▶ [Requirement] Please pull out every line in the rows below that contains the string "appoggiatura", copying each one in full.

▶ [Dataset records]

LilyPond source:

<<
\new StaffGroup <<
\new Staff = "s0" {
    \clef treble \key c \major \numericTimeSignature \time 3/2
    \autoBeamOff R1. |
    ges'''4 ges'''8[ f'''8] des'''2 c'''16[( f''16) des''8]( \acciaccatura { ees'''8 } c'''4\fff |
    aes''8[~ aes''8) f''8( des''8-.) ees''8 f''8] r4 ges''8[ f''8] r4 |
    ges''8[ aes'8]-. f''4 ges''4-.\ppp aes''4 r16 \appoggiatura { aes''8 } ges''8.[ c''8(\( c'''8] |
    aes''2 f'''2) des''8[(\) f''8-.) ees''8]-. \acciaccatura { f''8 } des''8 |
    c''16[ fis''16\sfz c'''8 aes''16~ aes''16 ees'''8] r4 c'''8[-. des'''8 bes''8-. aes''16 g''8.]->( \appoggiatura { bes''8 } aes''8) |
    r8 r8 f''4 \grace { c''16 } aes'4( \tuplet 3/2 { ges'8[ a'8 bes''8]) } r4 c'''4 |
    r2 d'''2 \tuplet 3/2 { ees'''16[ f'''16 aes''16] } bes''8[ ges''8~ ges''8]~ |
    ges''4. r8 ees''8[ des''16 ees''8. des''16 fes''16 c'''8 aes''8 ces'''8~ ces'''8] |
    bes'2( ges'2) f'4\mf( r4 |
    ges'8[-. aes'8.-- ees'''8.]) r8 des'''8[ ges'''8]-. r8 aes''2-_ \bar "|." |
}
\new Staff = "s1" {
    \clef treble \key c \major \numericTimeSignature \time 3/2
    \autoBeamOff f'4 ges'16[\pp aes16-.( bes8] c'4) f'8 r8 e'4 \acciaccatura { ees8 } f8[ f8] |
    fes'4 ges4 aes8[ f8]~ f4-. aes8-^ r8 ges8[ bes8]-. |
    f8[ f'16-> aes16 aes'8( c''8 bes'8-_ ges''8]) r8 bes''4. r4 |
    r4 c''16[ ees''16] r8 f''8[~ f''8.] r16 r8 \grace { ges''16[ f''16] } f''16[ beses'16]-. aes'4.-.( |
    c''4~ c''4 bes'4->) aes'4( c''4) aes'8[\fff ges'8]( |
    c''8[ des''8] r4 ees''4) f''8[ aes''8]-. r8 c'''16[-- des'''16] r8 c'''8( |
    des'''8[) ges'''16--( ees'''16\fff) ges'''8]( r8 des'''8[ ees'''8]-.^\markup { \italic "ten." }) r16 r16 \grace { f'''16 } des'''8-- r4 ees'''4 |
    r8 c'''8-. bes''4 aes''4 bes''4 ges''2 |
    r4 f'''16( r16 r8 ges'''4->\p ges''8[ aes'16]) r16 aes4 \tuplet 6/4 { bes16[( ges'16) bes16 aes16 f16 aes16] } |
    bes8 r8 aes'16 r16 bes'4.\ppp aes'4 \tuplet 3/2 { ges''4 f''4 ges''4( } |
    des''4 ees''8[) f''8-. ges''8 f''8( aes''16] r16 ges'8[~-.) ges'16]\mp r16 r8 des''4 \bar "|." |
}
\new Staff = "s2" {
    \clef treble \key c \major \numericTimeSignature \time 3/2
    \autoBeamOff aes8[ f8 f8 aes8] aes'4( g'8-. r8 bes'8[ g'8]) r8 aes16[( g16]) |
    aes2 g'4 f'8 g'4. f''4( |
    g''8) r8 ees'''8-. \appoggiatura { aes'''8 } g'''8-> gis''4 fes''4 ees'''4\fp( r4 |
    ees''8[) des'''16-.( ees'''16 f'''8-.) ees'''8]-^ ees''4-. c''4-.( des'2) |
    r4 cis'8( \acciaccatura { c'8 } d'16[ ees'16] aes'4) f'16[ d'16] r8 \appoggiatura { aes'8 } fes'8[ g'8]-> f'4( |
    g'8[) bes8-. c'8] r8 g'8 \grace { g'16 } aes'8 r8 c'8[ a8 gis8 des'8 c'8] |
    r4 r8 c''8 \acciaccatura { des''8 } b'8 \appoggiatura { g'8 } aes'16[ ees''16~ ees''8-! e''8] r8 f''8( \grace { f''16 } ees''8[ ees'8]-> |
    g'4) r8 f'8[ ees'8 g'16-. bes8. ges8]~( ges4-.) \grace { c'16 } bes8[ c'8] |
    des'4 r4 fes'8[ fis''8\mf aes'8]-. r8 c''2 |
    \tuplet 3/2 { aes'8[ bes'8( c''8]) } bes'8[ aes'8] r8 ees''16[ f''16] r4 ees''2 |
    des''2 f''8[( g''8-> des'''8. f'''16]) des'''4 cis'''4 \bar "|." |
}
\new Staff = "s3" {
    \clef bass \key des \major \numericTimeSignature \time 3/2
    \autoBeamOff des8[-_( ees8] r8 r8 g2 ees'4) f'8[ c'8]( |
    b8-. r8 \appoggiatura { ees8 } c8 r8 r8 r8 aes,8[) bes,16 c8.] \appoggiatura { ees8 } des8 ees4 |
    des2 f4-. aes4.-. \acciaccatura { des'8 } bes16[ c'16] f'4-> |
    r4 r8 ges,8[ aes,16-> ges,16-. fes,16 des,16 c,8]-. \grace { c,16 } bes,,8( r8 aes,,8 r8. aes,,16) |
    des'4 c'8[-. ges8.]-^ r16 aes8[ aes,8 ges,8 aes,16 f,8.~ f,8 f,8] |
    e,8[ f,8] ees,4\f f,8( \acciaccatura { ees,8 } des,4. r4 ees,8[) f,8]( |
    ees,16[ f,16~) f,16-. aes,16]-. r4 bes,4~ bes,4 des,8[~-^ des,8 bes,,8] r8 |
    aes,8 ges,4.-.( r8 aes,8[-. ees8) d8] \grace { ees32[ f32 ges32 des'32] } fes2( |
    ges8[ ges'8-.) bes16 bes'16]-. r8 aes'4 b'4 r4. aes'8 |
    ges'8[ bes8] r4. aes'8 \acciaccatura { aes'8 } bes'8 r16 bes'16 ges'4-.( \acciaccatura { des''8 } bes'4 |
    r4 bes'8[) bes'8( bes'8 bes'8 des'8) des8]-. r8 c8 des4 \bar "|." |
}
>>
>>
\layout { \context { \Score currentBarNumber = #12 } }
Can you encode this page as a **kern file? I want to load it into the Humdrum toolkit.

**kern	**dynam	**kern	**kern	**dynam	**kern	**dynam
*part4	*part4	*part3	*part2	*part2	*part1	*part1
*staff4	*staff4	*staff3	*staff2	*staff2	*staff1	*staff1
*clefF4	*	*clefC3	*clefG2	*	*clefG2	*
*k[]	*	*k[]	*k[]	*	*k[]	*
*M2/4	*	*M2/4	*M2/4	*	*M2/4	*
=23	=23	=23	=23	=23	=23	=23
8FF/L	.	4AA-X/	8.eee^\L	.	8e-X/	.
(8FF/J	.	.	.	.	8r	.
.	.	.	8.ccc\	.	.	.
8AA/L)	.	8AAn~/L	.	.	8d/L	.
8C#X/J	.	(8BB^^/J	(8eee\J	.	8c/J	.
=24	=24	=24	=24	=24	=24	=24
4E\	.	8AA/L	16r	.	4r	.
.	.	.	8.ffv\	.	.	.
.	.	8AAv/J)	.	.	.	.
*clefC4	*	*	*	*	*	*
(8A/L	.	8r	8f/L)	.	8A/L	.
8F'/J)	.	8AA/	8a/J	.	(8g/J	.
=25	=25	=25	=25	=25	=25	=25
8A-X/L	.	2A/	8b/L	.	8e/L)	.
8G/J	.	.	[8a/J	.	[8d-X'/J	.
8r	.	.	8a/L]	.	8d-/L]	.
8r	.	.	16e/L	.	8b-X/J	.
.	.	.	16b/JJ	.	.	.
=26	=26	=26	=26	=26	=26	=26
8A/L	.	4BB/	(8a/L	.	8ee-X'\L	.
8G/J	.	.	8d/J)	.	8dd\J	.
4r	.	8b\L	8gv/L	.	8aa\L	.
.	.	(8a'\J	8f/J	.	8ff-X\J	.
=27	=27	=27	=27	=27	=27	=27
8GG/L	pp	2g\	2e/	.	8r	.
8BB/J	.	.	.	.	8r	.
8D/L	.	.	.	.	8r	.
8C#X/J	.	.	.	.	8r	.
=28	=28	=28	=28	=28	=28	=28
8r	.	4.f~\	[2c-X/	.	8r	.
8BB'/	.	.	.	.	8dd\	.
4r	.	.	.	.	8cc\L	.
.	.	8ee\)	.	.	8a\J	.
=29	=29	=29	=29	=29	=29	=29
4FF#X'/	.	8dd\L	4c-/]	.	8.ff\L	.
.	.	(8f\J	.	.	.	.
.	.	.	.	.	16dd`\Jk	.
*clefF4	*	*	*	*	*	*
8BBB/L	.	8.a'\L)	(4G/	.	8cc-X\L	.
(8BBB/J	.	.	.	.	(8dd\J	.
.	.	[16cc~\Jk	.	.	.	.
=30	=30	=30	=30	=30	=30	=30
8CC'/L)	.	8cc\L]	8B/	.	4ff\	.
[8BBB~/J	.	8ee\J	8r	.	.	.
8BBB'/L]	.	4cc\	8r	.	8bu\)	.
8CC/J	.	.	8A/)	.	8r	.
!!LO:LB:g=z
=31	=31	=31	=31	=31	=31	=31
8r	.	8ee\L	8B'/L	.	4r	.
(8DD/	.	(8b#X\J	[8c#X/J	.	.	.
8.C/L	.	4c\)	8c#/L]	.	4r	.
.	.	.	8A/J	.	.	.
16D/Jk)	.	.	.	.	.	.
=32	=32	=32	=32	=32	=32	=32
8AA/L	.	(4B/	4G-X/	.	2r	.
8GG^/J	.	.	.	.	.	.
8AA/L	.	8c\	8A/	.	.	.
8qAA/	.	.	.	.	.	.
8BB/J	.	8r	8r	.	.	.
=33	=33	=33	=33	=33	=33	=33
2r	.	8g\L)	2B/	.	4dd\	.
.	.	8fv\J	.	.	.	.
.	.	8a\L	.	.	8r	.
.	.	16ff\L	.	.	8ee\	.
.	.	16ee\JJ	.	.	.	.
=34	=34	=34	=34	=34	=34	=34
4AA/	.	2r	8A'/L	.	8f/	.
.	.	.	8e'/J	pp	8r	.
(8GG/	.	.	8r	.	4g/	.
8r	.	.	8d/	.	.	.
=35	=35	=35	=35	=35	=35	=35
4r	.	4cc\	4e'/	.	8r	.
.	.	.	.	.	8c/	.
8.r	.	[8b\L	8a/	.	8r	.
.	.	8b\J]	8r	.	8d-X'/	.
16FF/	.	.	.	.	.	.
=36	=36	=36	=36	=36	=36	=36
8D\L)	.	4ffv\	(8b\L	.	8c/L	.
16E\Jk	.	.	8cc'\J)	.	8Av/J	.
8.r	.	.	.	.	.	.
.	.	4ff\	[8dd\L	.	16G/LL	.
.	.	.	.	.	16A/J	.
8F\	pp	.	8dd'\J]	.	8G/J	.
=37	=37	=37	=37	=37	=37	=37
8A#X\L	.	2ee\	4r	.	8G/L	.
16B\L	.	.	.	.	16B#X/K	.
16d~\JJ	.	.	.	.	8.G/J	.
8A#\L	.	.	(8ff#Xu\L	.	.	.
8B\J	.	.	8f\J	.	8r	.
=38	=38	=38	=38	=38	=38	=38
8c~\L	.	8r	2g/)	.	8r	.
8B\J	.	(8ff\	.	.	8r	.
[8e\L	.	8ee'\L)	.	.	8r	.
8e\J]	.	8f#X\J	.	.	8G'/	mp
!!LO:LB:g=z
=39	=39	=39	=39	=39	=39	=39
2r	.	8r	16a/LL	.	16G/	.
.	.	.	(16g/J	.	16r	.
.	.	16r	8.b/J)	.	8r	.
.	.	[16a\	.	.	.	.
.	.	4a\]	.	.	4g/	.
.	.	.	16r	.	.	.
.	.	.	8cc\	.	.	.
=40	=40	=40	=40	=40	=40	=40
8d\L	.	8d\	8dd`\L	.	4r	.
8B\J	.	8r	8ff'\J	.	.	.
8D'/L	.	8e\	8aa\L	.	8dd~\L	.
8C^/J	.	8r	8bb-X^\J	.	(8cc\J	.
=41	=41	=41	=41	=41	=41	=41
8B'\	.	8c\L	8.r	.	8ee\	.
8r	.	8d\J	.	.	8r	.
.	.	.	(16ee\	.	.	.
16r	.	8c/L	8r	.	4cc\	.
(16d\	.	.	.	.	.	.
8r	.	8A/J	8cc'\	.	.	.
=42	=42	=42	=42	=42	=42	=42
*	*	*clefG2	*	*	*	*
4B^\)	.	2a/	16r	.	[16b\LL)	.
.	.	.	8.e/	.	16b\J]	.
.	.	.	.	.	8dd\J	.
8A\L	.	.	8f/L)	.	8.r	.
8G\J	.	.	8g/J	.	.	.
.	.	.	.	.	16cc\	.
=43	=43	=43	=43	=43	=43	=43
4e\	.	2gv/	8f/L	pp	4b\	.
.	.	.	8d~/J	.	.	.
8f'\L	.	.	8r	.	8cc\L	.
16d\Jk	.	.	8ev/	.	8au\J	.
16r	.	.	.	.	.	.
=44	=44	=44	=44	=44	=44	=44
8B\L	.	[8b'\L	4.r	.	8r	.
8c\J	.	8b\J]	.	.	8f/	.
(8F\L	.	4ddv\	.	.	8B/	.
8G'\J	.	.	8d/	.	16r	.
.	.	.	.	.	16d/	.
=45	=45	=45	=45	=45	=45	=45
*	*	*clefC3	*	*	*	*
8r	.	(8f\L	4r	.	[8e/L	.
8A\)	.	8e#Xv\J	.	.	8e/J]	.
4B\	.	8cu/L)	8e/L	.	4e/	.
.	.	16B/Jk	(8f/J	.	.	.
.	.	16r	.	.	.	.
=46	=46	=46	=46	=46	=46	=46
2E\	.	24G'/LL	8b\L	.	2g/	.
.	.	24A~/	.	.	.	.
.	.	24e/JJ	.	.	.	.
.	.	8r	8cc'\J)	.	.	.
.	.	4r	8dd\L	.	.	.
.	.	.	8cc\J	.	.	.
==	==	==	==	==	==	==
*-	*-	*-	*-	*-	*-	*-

▶ [Exercise answer]
    ges''8[ aes'8]-. f''4 ges''4-.\ppp aes''4 r16 \appoggiatura { aes''8 } ges''8.[ c''8(\( c'''8] |
    c''16[ fis''16\sfz c'''8 aes''16~ aes''16 ees'''8] r4 c'''8[-. des'''8 bes''8-. aes''16 g''8.]->( \appoggiatura { bes''8 } aes''8) |
    g''8) r8 ees'''8-. \appoggiatura { aes'''8 } g'''8-> gis''4 fes''4 ees'''4\fp( r4 |
    r4 cis'8( \acciaccatura { c'8 } d'16[ ees'16] aes'4) f'16[ d'16] r8 \appoggiatura { aes'8 } fes'8[ g'8]-> f'4( |
    r4 r8 c''8 \acciaccatura { des''8 } b'8 \appoggiatura { g'8 } aes'16[ ees''16~ ees''8-! e''8] r8 f''8( \grace { f''16 } ees''8[ ees'8]-> |
    b8-. r8 \appoggiatura { ees8 } c8 r8 r8 r8 aes,8[) bes,16 c8.] \appoggiatura { ees8 } des8 ees4 |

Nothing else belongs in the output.